### [Given data]
·····

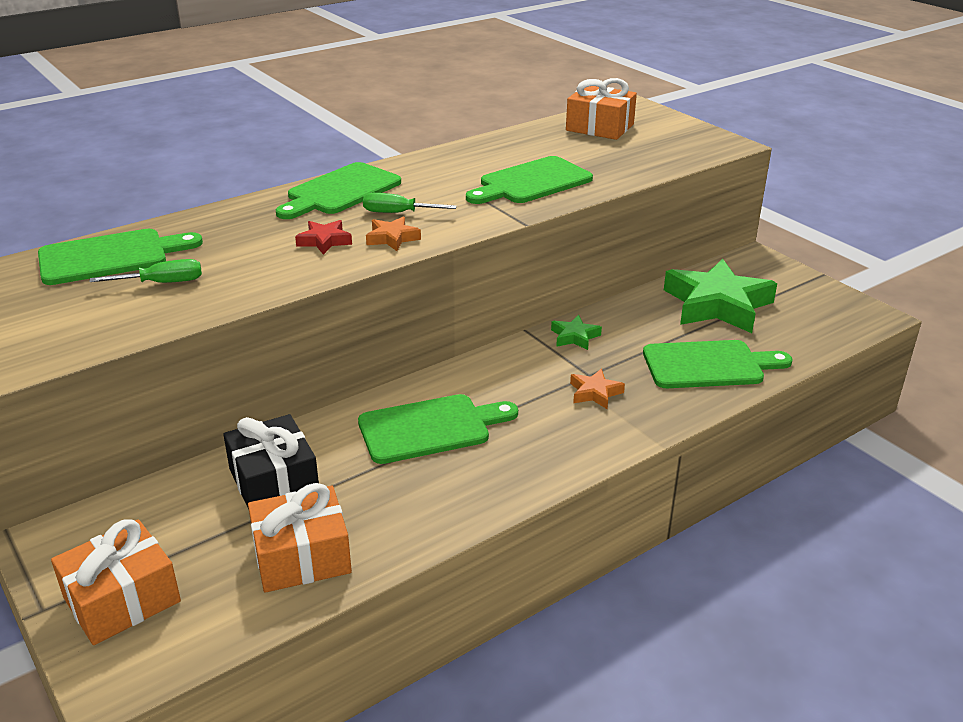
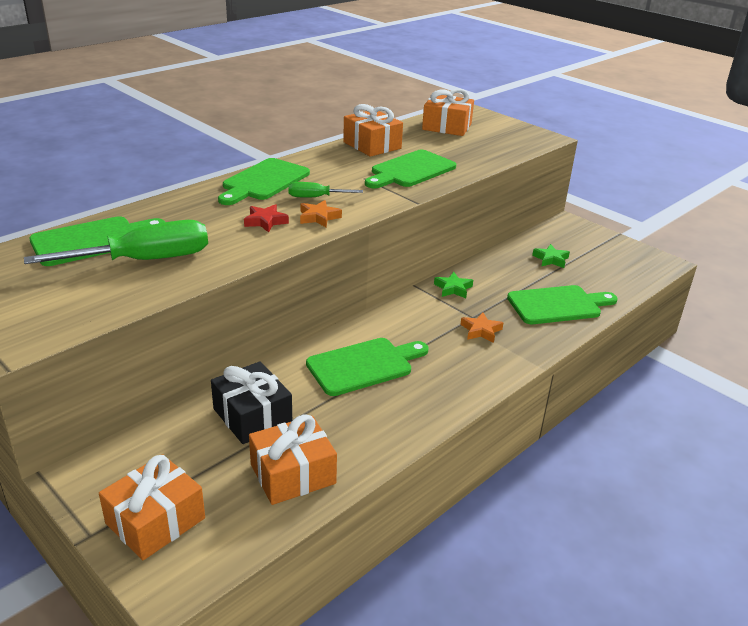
camera: 10 degrees left, 0 degrees up
green screwdriver [89,259,202,283] -> green screwdriver [24,220,208,264], size x1.97
green star [664,259,777,333] -> green star [532,244,570,268], size x0.44
none -> orange gift [343,104,403,157]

·····

### [What to work on]
Only lines containing the string "green" belong in the answer; find them in the data above and copy them.

### [Output below]
green screwdriver [89,259,202,283] -> green screwdriver [24,220,208,264], size x1.97
green star [664,259,777,333] -> green star [532,244,570,268], size x0.44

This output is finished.